WORK REQUIRED: In your copy, the records appear word for word and the pictures do not appear at all.

DATA EXTRACTS:
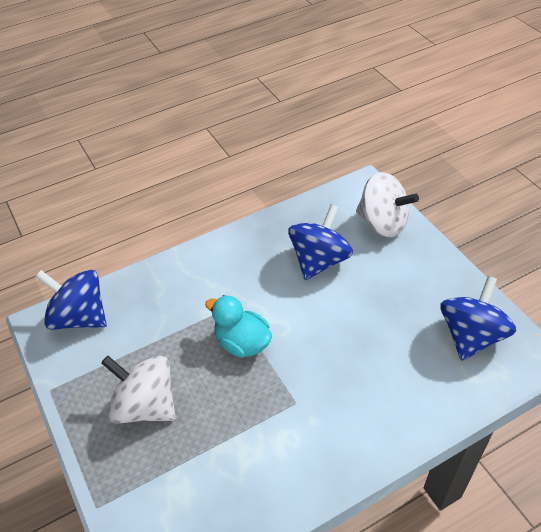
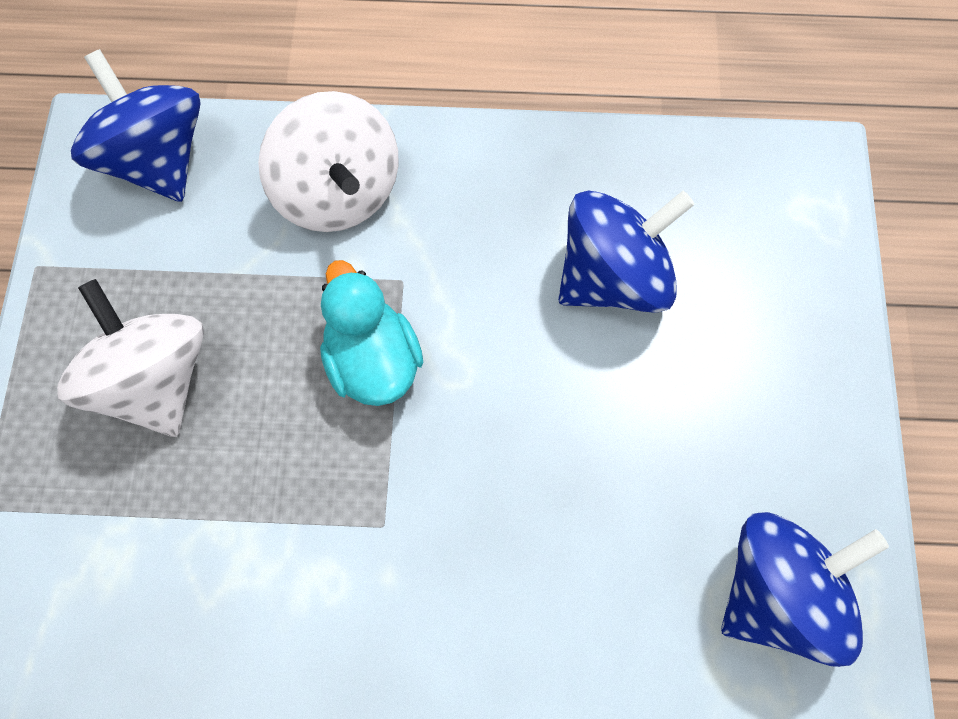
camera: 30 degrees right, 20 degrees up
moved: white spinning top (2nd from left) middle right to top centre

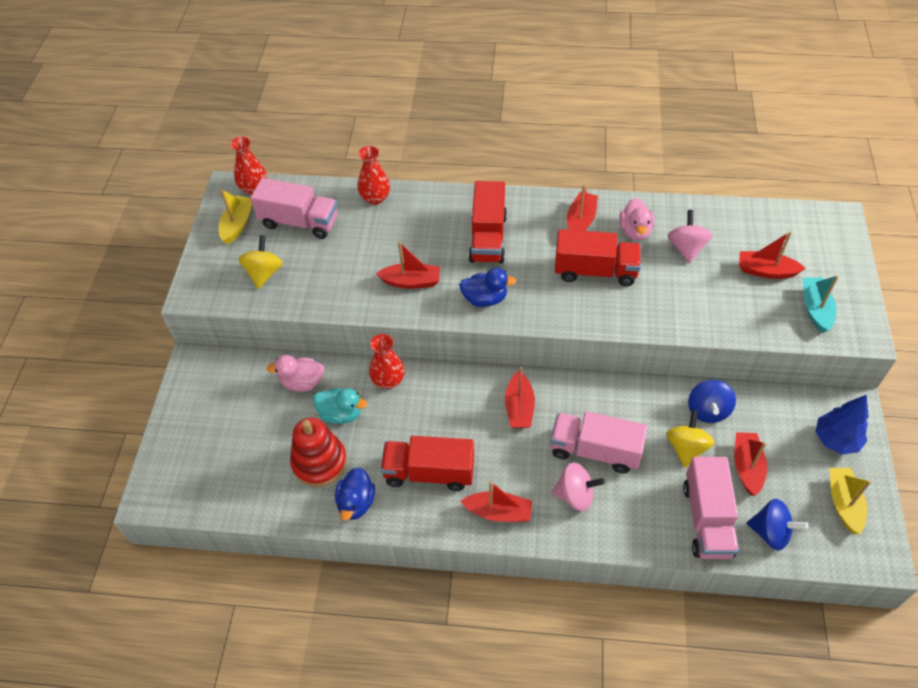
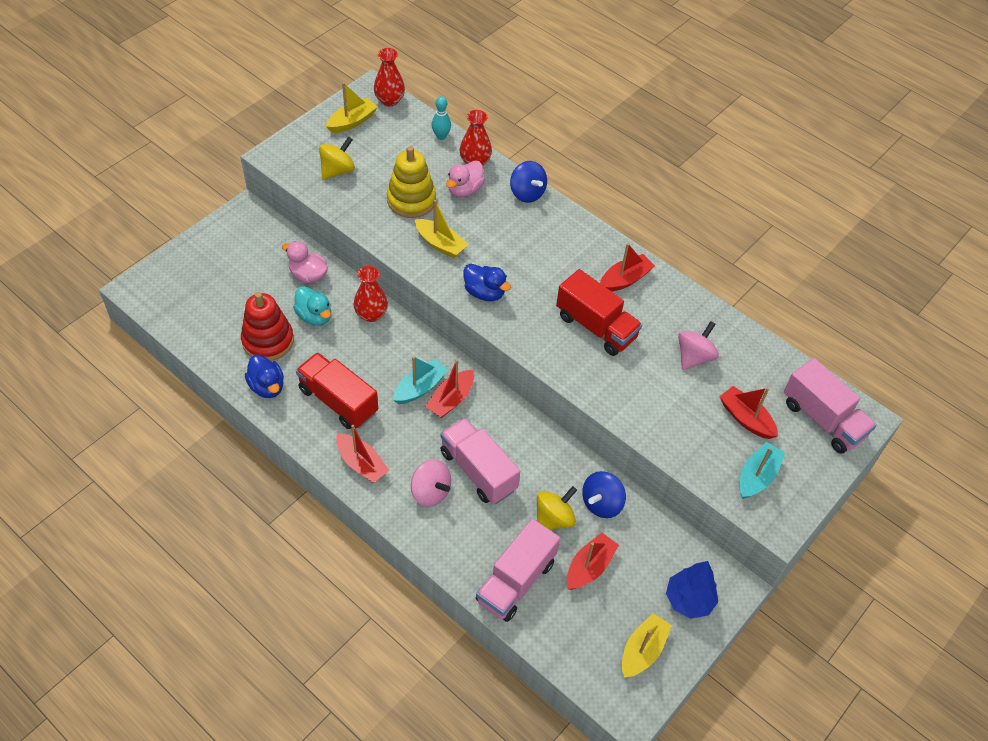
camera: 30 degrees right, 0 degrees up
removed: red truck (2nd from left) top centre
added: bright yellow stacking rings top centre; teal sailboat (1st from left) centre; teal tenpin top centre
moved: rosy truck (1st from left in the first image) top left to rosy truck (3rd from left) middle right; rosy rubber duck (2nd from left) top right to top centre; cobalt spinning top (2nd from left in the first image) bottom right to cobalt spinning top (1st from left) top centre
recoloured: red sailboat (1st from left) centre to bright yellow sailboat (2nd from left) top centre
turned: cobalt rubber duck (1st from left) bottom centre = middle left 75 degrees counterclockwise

EXERCISE RESULT:
camera: 30 degrees right, 20 degrees up
moved: white spinning top (2nd from left) middle right to top centre

camera: 30 degrees right, 0 degrees up
removed: red truck (2nd from left) top centre
added: bright yellow stacking rings top centre; teal sailboat (1st from left) centre; teal tenpin top centre
moved: rosy truck (1st from left in the first image) top left to rosy truck (3rd from left) middle right; rosy rubber duck (2nd from left) top right to top centre; cobalt spinning top (2nd from left in the first image) bottom right to cobalt spinning top (1st from left) top centre
recoloured: red sailboat (1st from left) centre to bright yellow sailboat (2nd from left) top centre
turned: cobalt rubber duck (1st from left) bottom centre = middle left 75 degrees counterclockwise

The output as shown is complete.